What the exercise asks
Only the number is needed: the count of lines in the records with the word "none".

Data shown
>>>

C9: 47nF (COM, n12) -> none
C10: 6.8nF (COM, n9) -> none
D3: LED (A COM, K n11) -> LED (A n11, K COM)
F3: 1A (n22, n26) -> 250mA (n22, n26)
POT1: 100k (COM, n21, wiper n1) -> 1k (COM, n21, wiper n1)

<<<
>>>

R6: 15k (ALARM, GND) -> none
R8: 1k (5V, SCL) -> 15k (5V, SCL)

<<<

Answer space
3